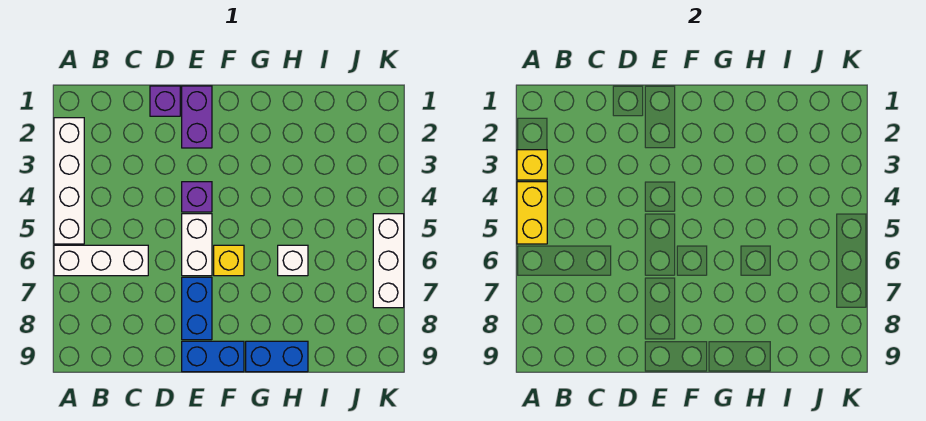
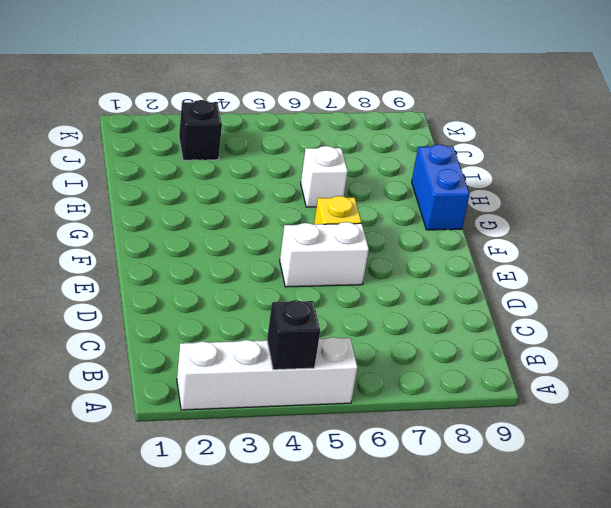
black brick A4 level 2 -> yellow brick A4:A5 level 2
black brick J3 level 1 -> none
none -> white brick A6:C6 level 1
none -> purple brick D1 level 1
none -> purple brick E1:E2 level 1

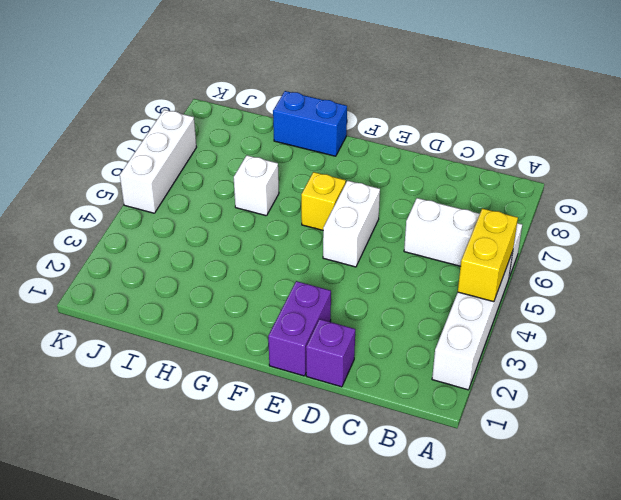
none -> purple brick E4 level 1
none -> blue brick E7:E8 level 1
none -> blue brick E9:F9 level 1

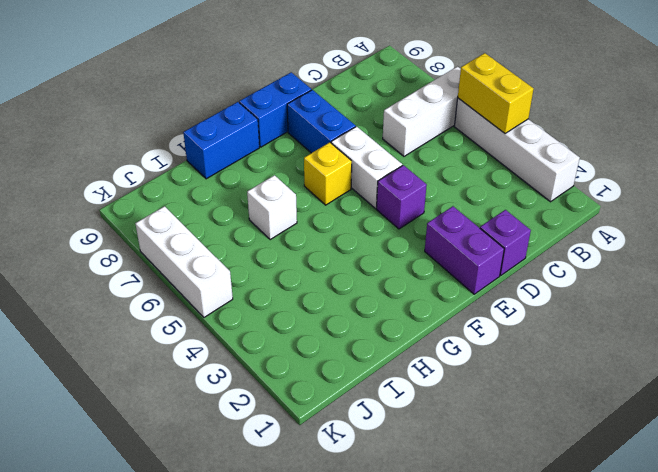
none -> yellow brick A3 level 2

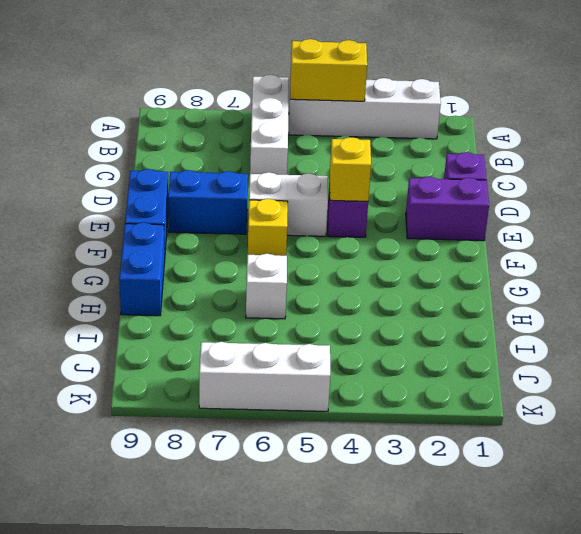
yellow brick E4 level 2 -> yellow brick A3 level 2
+ + + +
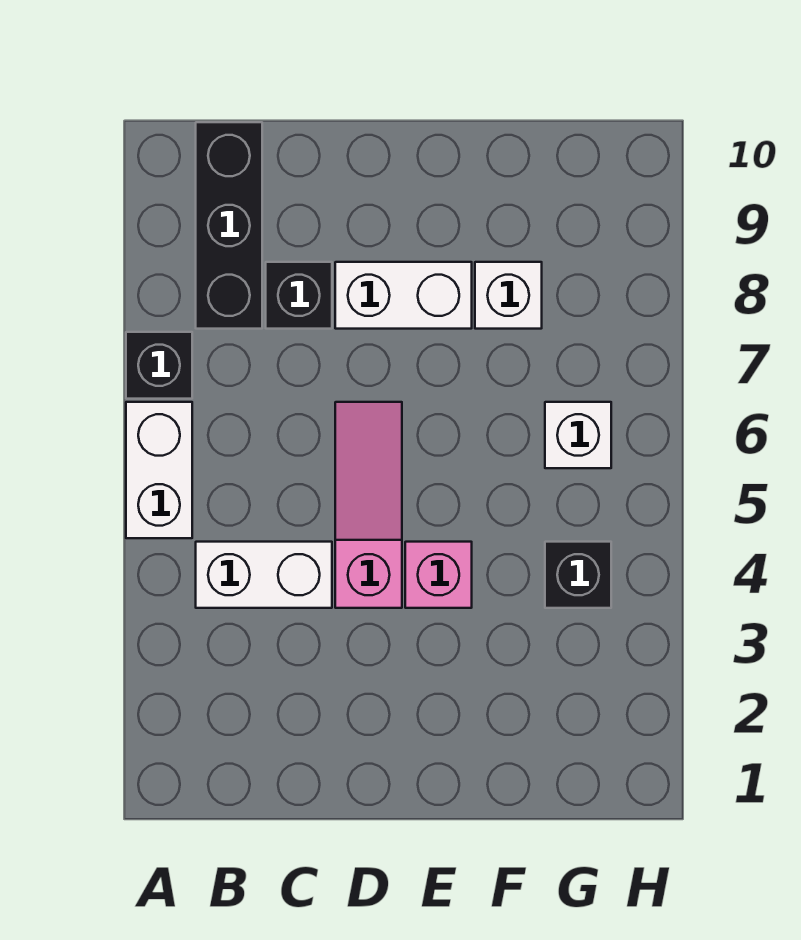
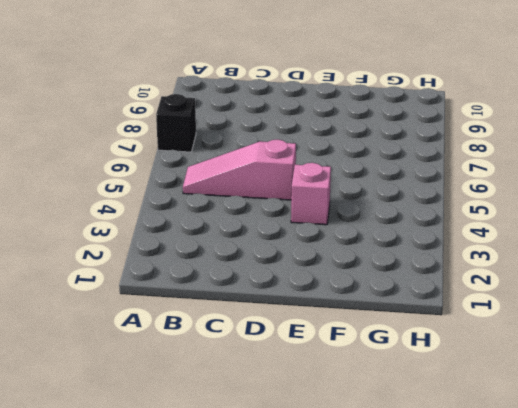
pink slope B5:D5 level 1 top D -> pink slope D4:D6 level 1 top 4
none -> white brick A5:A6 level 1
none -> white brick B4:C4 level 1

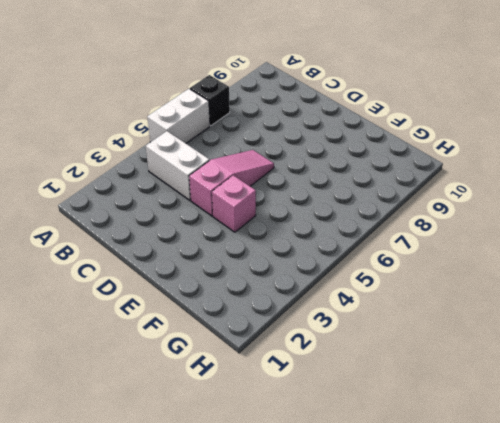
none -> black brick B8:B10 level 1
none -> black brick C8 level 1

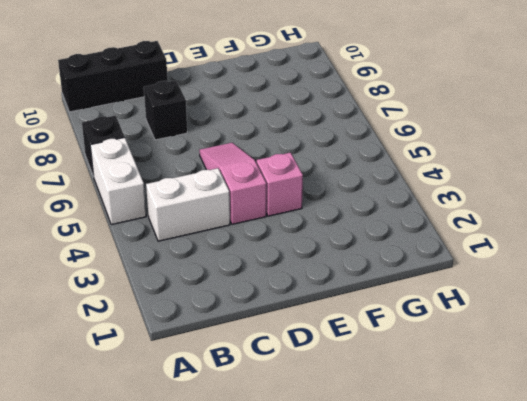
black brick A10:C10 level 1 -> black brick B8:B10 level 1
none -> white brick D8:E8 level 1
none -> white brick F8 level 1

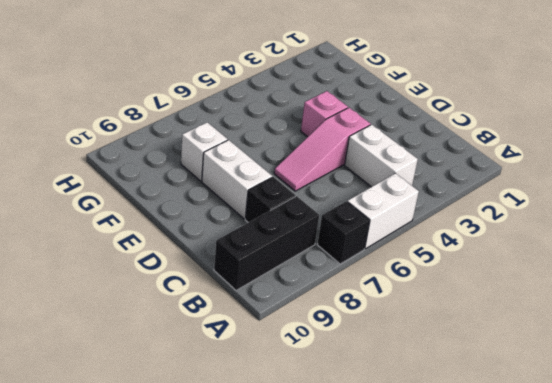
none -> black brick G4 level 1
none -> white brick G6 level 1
+ + + +
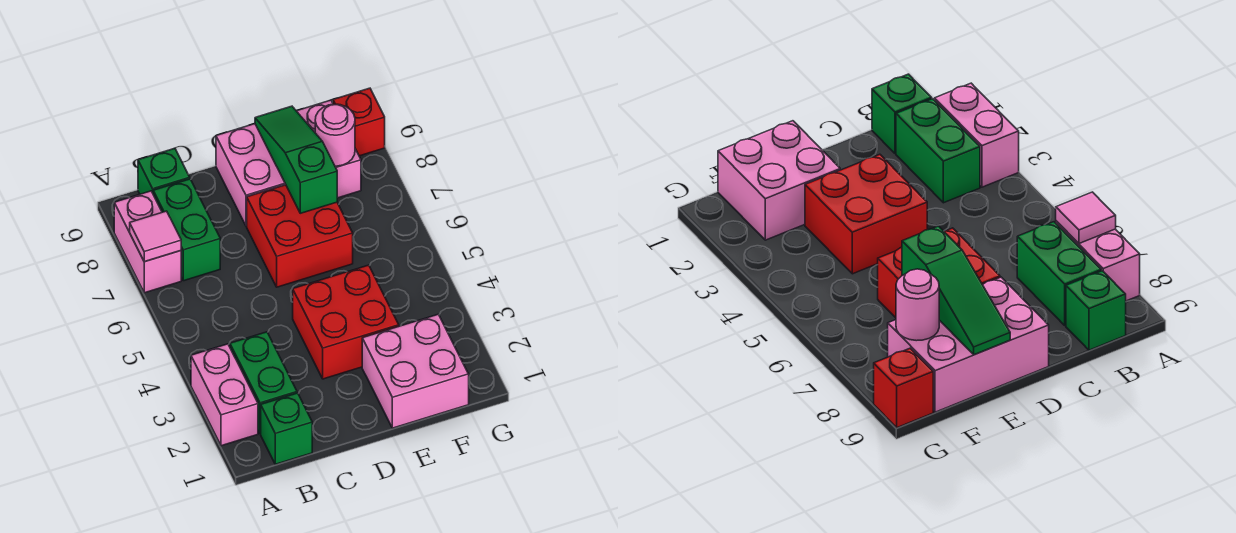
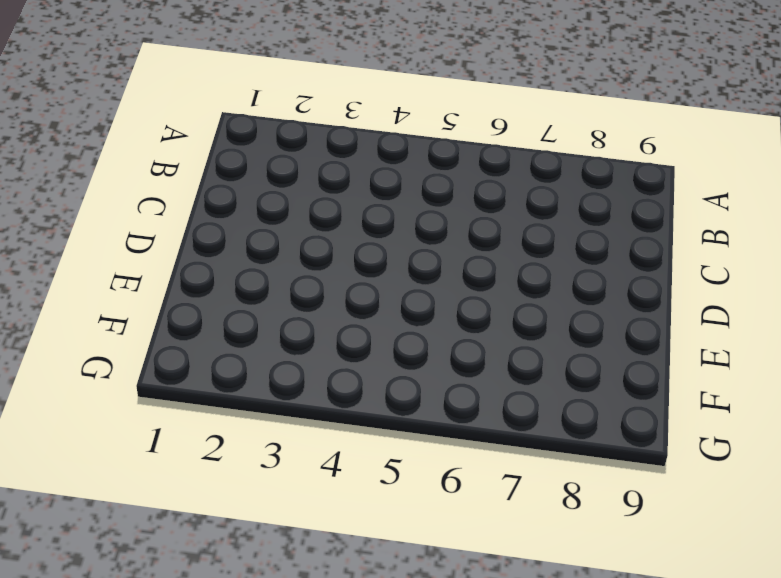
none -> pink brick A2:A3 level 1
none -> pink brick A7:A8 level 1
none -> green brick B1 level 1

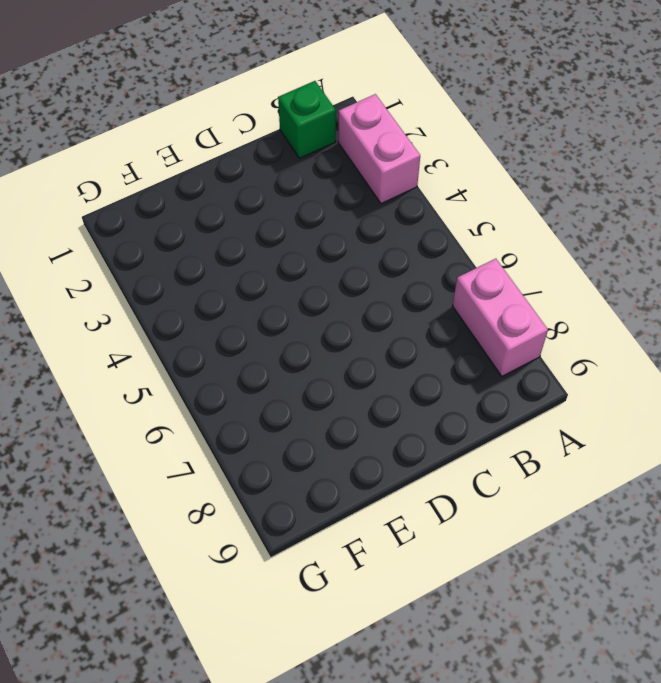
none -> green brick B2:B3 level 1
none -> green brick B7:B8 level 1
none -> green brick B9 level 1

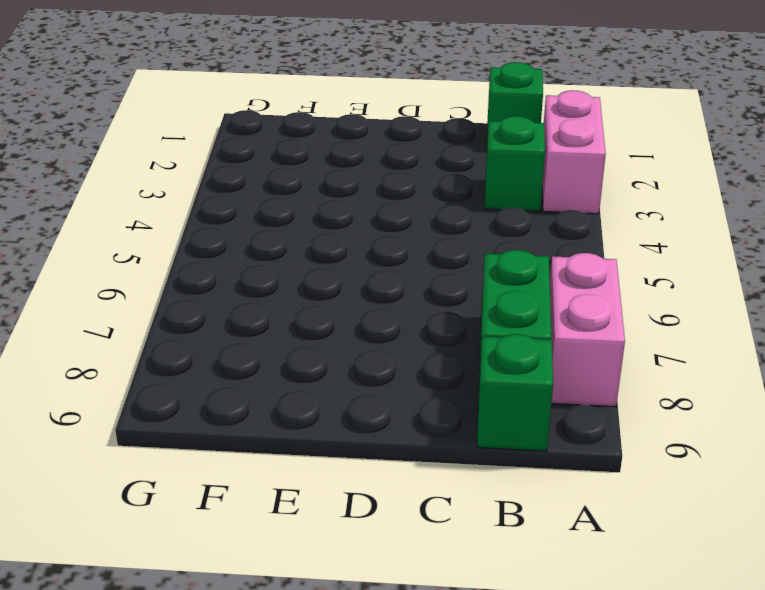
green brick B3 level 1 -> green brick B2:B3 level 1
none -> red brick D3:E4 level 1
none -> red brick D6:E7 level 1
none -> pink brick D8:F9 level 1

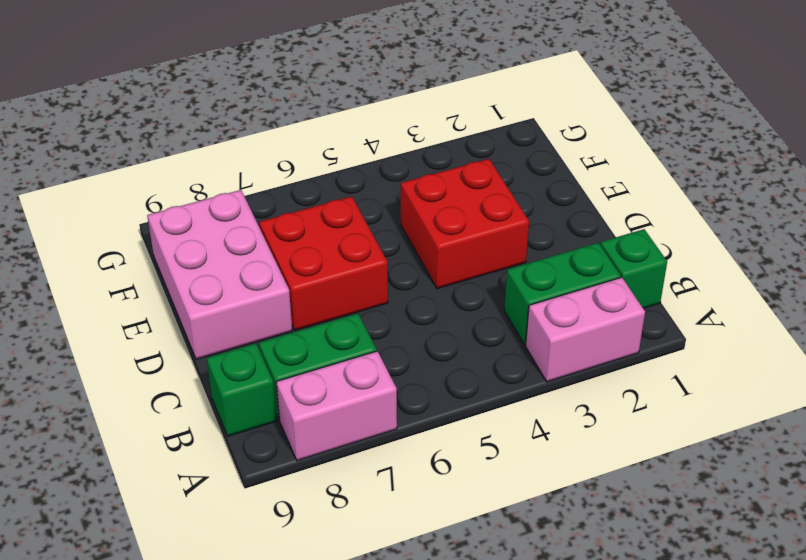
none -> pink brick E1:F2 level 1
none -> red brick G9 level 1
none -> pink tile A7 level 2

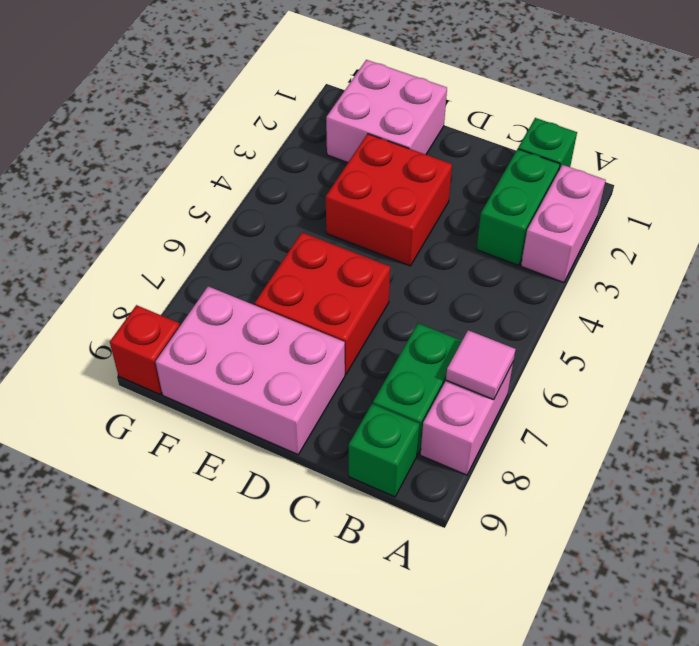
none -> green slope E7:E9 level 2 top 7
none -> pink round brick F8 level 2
+ + + +
#### Problem details
Everything above from the line containing "black brick A4" through the line containing "yellow brick E4" must be repeated exactly, and the pictures must be left out.

#### Reply
black brick A4 level 2 -> yellow brick A4:A5 level 2
black brick J3 level 1 -> none
none -> white brick A6:C6 level 1
none -> purple brick D1 level 1
none -> purple brick E1:E2 level 1

none -> purple brick E4 level 1
none -> blue brick E7:E8 level 1
none -> blue brick E9:F9 level 1

none -> yellow brick A3 level 2

yellow brick E4 level 2 -> yellow brick A3 level 2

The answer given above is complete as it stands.